▶ Exercise details: Copy out each line of the data holding "black".

▶ Data block:
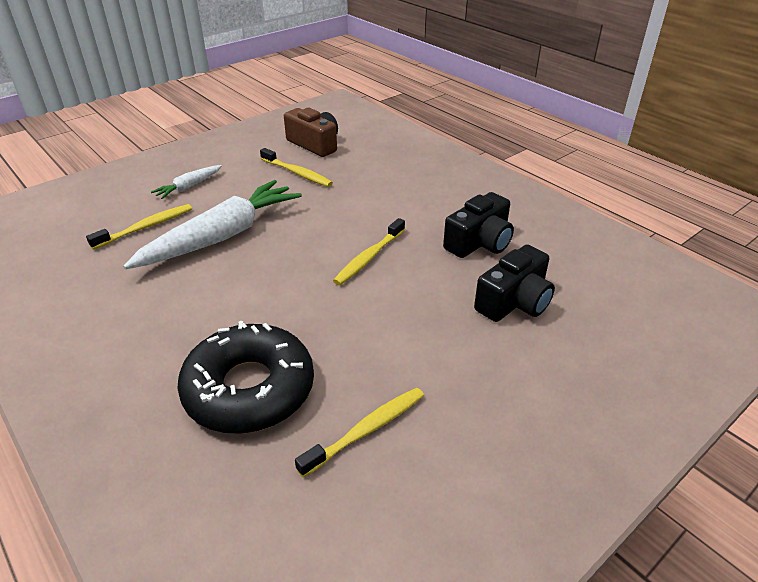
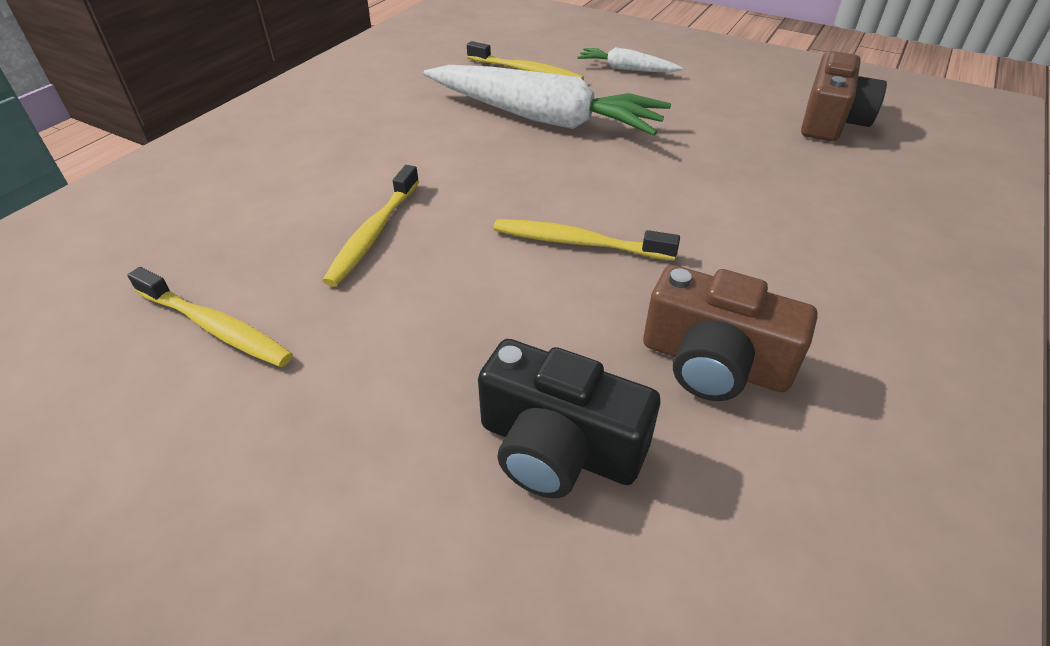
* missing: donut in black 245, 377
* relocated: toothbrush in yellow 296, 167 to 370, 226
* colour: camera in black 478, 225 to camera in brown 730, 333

▶ Answer for this exercise:
* missing: donut in black 245, 377
* colour: camera in black 478, 225 to camera in brown 730, 333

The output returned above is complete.